◆ **Exercise brief**
Pull out every line in the items below that contains the string "tuplet", copying each line in full.

───── Provided entries

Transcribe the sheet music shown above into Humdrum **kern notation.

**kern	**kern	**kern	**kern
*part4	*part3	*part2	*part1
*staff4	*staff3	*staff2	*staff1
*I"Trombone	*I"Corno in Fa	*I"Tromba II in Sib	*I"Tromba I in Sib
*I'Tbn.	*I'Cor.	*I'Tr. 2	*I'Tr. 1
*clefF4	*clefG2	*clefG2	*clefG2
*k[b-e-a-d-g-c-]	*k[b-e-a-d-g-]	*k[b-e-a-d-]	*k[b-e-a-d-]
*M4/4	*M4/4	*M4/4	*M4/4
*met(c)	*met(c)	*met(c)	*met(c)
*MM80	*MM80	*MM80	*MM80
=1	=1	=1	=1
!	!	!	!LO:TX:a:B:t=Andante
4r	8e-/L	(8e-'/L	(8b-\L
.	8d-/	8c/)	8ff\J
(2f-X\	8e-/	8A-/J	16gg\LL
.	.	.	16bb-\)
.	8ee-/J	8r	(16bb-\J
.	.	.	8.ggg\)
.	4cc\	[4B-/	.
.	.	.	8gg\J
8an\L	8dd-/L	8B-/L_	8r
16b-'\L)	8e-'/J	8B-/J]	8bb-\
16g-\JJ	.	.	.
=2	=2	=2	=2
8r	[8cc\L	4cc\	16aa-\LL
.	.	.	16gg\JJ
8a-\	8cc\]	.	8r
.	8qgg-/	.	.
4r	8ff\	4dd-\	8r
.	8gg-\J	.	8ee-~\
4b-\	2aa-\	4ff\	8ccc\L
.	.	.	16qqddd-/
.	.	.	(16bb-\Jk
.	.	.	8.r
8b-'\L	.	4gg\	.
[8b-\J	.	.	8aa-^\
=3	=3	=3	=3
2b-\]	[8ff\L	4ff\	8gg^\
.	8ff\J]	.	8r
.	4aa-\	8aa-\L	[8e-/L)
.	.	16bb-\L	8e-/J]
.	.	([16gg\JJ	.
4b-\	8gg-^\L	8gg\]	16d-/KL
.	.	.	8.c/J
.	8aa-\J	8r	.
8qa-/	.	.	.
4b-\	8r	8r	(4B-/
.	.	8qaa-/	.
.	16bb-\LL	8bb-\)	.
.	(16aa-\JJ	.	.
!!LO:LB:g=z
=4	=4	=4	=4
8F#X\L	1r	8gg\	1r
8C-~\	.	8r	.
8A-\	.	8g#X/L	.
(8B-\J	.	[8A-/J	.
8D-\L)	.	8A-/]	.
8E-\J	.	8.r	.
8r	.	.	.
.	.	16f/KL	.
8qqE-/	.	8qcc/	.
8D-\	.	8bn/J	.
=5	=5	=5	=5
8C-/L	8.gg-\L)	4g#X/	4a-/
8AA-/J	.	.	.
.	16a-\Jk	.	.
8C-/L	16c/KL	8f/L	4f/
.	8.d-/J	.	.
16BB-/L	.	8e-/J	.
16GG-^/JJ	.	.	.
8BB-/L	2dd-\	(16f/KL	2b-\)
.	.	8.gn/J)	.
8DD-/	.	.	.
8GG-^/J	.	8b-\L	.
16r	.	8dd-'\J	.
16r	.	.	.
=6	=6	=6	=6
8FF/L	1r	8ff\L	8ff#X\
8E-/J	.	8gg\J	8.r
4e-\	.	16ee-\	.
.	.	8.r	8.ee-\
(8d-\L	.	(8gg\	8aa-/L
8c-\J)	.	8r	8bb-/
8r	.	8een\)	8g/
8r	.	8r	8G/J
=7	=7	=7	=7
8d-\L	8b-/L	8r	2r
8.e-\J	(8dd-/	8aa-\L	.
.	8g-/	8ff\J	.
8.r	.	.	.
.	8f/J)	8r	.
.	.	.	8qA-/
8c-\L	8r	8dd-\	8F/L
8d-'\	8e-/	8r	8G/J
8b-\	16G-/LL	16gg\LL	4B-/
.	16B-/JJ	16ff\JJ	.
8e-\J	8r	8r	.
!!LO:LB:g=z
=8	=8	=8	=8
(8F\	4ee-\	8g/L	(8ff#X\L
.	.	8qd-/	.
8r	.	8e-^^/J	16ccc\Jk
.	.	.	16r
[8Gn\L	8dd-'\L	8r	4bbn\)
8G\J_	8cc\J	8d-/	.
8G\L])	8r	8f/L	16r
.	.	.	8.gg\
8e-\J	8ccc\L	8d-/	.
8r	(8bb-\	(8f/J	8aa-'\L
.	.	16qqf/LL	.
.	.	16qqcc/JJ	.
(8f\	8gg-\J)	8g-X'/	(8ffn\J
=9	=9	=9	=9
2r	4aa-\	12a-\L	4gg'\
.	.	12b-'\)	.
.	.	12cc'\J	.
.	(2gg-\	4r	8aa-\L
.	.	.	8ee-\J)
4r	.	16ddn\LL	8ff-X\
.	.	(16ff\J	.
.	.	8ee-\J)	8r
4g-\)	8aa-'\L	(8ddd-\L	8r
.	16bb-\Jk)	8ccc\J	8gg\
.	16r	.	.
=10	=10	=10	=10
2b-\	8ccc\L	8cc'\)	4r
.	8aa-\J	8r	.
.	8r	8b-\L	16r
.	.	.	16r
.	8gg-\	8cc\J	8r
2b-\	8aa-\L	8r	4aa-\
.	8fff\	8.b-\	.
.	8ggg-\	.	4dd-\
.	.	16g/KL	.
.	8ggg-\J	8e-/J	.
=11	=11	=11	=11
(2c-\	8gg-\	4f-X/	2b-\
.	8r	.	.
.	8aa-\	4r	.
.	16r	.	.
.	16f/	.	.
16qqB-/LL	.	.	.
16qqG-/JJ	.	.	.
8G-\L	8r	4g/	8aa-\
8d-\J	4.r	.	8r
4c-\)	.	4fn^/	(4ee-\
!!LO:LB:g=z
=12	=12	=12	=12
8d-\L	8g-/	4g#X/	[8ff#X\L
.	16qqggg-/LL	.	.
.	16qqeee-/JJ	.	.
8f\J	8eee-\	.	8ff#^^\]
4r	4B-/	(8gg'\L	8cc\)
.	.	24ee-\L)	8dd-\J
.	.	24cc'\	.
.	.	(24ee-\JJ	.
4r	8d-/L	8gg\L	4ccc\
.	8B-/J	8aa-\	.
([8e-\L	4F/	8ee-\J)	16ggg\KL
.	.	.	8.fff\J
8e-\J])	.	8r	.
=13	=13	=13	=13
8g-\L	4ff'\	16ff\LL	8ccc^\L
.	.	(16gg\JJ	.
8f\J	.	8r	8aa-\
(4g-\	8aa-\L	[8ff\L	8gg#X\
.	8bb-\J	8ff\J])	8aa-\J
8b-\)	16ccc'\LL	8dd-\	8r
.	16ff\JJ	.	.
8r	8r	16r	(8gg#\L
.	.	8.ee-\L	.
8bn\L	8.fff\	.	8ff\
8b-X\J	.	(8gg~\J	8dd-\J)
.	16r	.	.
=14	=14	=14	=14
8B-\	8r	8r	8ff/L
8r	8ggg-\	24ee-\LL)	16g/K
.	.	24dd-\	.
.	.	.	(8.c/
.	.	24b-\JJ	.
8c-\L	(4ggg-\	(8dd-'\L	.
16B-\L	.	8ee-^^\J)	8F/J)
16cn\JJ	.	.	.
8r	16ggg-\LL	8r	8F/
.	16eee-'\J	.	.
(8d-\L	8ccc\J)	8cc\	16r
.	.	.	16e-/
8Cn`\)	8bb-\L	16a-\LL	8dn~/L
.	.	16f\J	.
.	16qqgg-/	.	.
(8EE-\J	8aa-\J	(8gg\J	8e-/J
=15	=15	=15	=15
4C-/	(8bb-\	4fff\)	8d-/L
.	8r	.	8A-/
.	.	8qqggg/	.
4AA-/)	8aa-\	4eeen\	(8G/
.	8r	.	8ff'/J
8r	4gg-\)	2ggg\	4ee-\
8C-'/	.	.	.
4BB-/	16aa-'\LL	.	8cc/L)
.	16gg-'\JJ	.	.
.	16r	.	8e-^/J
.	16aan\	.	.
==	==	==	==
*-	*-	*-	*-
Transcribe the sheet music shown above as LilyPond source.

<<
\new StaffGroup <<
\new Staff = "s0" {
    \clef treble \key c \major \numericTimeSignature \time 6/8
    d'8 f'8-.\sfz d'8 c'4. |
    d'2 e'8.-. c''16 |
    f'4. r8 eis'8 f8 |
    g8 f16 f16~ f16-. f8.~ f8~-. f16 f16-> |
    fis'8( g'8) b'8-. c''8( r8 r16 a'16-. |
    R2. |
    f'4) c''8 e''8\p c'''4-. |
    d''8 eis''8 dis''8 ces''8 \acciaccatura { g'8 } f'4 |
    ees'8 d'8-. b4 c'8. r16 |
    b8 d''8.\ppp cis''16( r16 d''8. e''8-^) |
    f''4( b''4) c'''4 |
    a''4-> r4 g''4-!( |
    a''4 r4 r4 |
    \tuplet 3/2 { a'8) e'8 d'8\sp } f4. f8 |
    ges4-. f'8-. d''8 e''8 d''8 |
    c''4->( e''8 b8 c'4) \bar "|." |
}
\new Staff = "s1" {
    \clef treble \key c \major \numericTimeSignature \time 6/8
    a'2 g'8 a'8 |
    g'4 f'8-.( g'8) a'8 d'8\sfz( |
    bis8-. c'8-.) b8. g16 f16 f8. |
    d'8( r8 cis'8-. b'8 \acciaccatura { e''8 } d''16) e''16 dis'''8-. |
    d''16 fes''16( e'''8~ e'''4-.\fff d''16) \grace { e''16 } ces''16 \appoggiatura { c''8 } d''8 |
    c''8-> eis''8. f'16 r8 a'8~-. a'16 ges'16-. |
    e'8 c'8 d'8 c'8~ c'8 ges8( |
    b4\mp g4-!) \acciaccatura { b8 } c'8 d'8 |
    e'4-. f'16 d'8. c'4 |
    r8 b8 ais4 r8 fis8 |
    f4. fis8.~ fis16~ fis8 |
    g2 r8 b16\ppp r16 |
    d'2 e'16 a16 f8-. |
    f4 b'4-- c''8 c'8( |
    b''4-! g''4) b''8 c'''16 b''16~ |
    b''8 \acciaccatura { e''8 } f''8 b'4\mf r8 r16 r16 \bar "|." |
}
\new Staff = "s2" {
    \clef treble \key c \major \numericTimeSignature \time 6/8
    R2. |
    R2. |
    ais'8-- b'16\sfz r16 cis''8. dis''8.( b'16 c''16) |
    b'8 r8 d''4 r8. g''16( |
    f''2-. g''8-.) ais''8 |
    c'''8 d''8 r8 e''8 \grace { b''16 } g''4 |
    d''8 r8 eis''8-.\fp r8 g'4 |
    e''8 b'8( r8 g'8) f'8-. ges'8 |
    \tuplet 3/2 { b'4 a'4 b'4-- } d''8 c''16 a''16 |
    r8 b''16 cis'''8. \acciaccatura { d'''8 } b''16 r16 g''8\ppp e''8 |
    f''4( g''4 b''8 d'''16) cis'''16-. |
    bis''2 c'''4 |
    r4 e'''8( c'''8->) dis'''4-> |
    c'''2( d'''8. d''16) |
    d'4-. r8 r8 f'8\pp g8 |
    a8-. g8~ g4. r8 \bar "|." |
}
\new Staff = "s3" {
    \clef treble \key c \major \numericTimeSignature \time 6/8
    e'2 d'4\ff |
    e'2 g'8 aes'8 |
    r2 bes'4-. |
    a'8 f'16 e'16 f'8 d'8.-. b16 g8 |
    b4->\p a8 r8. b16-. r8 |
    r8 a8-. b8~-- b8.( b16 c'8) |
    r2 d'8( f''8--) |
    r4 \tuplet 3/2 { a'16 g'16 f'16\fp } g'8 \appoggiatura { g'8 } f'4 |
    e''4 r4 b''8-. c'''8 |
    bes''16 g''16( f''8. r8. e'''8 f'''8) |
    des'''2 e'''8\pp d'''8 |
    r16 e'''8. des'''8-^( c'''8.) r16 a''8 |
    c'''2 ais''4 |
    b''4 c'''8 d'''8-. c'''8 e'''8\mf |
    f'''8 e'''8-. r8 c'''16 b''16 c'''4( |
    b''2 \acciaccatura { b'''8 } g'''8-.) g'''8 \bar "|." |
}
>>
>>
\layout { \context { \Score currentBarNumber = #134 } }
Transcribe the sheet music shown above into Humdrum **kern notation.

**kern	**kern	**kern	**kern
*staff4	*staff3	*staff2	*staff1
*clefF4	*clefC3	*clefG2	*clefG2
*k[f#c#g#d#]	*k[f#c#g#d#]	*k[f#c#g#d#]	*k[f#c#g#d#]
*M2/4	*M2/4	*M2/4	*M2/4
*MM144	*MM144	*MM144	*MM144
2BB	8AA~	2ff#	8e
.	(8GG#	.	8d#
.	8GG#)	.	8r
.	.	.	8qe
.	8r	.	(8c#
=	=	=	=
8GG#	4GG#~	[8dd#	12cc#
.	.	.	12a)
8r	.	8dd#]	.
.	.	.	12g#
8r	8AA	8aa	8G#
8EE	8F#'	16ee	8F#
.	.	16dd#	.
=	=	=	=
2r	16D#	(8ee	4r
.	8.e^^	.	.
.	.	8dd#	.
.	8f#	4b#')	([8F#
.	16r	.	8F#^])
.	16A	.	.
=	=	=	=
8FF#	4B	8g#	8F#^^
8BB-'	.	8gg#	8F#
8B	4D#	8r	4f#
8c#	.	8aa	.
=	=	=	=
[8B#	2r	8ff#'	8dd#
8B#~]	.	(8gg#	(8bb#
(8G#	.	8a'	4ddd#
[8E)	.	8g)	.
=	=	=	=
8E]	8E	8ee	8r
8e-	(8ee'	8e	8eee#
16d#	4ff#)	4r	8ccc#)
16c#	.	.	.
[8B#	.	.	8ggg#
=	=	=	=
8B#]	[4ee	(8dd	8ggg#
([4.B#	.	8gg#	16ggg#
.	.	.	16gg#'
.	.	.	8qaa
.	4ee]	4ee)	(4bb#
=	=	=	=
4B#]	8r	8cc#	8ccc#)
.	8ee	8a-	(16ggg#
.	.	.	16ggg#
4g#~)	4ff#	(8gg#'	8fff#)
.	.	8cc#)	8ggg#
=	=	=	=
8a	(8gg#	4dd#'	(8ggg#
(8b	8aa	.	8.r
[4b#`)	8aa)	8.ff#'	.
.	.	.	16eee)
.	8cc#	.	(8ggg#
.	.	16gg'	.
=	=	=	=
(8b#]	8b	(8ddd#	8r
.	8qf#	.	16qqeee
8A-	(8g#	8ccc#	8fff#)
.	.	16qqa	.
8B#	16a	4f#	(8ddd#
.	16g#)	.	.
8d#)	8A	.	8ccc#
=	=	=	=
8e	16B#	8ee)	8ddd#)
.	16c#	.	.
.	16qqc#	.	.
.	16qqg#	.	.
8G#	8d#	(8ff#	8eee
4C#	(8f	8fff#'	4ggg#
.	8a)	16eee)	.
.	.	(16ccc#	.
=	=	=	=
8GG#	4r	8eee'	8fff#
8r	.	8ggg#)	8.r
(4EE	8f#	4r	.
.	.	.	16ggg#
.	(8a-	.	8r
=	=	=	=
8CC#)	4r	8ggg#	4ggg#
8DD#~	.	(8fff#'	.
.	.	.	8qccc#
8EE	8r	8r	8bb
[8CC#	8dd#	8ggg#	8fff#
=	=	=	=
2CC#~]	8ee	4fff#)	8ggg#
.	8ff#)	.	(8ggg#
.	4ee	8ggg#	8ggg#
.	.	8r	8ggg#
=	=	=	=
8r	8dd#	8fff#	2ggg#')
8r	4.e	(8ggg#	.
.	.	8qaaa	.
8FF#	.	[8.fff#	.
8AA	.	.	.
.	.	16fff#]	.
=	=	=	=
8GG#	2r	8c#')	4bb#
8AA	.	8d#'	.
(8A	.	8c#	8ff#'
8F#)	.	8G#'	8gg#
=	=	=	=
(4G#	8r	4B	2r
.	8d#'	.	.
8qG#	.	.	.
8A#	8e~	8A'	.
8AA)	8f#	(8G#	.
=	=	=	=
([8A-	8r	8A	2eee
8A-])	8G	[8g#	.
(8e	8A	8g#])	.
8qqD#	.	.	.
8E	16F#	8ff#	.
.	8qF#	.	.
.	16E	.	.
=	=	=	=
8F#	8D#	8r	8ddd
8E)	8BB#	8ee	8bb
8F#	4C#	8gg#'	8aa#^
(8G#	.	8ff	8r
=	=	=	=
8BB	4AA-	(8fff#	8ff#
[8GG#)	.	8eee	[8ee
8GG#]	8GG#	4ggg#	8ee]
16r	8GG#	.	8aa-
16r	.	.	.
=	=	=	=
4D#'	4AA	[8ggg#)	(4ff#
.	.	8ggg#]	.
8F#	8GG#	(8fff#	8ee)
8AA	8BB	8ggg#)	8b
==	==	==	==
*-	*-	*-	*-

──────────

◆ **Written answer**
    \tuplet 3/2 { a'8) e'8 d'8\sp } f4. f8 |
    \tuplet 3/2 { b'4 a'4 b'4-- } d''8 c''16 a''16 |
    r4 \tuplet 3/2 { a'16 g'16 f'16\fp } g'8 \appoggiatura { g'8 } f'4 |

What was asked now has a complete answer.